### What to produce
Copy out the entries below exactly as they stand, but only from the line containing "(498, 347) = (592, 201): none -> brown cup" through the line containing "(445, 202) = (314, 238): green".

### Data supplied
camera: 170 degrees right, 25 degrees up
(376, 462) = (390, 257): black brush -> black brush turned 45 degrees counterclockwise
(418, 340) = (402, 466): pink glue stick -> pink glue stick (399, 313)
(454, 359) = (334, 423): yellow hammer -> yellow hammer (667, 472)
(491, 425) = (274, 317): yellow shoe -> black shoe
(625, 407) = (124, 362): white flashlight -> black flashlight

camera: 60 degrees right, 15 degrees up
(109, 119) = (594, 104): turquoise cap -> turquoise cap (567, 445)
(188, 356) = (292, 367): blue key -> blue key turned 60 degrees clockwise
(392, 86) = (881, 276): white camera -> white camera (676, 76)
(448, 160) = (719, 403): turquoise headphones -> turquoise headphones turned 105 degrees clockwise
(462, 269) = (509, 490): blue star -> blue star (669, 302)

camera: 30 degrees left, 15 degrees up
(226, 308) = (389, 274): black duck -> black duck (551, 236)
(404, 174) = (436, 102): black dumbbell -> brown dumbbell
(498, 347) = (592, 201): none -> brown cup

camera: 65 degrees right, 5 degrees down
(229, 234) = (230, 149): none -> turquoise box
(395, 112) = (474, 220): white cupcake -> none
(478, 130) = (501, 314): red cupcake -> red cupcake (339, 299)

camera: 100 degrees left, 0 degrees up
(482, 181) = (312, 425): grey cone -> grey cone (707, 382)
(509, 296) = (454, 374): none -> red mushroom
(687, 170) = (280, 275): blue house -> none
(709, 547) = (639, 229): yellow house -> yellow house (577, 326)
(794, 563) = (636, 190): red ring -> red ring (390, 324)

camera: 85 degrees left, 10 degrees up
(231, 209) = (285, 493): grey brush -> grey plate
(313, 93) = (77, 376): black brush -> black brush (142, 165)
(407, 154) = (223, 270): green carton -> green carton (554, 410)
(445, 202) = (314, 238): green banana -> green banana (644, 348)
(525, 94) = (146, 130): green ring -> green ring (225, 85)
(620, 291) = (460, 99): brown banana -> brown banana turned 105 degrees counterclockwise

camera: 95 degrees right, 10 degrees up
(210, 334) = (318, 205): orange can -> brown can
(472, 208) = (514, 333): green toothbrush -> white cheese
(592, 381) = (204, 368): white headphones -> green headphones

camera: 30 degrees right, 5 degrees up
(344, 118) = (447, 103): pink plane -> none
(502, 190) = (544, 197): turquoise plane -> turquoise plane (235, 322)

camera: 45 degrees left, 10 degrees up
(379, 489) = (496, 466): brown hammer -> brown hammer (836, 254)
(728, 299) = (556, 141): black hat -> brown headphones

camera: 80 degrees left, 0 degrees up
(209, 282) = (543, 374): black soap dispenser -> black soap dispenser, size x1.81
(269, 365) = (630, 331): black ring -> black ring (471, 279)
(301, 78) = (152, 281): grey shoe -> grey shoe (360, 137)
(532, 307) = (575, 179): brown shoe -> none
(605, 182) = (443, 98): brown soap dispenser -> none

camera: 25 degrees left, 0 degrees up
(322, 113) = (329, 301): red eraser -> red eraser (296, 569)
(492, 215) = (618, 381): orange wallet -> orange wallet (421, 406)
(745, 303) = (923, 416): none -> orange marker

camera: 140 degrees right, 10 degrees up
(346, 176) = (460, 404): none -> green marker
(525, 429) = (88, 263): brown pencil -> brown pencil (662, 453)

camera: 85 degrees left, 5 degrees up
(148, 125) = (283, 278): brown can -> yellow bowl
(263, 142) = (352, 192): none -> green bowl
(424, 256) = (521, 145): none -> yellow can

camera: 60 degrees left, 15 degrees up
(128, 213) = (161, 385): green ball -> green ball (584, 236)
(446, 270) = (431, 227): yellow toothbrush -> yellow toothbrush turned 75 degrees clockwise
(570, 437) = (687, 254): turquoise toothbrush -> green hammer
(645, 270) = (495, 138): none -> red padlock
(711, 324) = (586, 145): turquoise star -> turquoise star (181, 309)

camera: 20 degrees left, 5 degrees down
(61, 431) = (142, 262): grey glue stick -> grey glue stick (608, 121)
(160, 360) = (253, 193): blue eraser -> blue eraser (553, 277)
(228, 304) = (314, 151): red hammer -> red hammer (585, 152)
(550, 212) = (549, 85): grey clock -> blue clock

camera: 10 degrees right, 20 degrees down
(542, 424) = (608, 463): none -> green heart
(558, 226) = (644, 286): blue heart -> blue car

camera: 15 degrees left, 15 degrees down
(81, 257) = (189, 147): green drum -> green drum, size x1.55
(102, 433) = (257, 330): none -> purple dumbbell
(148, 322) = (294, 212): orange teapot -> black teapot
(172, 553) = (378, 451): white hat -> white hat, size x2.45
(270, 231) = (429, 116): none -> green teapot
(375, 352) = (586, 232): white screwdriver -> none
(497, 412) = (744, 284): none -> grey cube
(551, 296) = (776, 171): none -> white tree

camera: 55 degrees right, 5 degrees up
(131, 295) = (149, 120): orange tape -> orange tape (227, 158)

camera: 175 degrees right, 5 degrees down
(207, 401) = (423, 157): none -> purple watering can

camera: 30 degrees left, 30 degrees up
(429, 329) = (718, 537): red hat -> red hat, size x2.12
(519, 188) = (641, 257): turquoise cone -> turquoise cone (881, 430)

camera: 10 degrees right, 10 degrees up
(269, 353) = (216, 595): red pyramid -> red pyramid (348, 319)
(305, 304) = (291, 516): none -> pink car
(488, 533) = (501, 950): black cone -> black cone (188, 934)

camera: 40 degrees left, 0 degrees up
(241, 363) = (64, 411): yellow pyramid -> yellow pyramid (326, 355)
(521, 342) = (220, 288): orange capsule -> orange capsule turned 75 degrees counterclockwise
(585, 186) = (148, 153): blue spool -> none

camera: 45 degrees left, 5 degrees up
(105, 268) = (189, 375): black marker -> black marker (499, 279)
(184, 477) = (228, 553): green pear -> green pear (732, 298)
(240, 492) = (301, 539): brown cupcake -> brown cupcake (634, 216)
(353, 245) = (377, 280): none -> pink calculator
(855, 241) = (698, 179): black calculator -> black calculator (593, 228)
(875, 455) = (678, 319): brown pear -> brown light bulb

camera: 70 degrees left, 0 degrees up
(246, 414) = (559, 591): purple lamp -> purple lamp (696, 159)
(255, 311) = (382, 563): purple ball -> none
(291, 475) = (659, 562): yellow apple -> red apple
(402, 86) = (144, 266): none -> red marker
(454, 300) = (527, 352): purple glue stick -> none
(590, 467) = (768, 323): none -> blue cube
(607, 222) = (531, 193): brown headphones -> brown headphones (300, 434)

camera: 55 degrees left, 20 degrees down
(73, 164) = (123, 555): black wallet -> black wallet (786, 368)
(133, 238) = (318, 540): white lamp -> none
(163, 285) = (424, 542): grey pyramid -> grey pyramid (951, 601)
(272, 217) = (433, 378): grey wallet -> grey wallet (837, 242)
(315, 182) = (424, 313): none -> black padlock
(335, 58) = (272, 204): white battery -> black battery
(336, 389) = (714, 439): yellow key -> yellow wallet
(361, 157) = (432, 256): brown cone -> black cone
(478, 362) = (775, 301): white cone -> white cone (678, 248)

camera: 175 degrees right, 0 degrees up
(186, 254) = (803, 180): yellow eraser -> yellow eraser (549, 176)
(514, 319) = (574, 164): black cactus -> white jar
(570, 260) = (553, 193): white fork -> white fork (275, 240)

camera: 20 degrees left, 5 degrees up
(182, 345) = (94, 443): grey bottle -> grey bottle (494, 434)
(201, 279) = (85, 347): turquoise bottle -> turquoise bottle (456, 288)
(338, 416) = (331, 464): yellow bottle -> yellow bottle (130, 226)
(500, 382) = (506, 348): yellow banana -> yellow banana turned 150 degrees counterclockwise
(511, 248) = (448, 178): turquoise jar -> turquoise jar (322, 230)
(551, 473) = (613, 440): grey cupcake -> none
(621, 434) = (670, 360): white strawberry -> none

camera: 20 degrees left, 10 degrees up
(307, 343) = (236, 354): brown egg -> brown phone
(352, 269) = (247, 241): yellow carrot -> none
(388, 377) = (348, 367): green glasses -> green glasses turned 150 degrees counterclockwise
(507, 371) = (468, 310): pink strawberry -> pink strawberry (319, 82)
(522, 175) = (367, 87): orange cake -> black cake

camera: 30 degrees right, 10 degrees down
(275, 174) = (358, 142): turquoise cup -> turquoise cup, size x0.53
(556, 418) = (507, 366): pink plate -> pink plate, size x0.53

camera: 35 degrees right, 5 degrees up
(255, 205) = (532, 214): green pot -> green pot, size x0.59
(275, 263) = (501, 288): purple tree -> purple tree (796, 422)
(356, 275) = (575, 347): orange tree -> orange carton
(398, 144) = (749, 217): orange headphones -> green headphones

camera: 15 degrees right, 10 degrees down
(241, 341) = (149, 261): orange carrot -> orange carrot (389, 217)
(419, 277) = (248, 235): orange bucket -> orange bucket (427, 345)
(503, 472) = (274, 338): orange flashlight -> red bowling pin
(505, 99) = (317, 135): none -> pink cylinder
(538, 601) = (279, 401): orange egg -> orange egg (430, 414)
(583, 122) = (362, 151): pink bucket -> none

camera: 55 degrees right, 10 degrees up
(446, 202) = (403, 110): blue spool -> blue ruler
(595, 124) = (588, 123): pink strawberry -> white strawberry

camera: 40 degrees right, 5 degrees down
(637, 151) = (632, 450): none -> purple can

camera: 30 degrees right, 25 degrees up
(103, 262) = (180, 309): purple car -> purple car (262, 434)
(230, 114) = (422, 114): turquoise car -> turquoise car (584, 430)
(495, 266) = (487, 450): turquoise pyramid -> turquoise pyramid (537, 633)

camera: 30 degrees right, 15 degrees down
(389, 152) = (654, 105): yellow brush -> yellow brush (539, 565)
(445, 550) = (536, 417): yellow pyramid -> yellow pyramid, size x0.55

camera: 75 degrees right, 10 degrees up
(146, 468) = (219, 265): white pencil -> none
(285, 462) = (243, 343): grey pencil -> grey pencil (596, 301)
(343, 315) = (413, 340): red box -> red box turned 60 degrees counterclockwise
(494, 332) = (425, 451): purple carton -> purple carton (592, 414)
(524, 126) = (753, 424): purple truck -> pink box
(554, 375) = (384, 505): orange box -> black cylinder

### Response area
(498, 347) = (592, 201): none -> brown cup

camera: 65 degrees right, 5 degrees down
(229, 234) = (230, 149): none -> turquoise box
(395, 112) = (474, 220): white cupcake -> none
(478, 130) = (501, 314): red cupcake -> red cupcake (339, 299)

camera: 100 degrees left, 0 degrees up
(482, 181) = (312, 425): grey cone -> grey cone (707, 382)
(509, 296) = (454, 374): none -> red mushroom
(687, 170) = (280, 275): blue house -> none
(709, 547) = (639, 229): yellow house -> yellow house (577, 326)
(794, 563) = (636, 190): red ring -> red ring (390, 324)

camera: 85 degrees left, 10 degrees up
(231, 209) = (285, 493): grey brush -> grey plate
(313, 93) = (77, 376): black brush -> black brush (142, 165)
(407, 154) = (223, 270): green carton -> green carton (554, 410)
(445, 202) = (314, 238): green banana -> green banana (644, 348)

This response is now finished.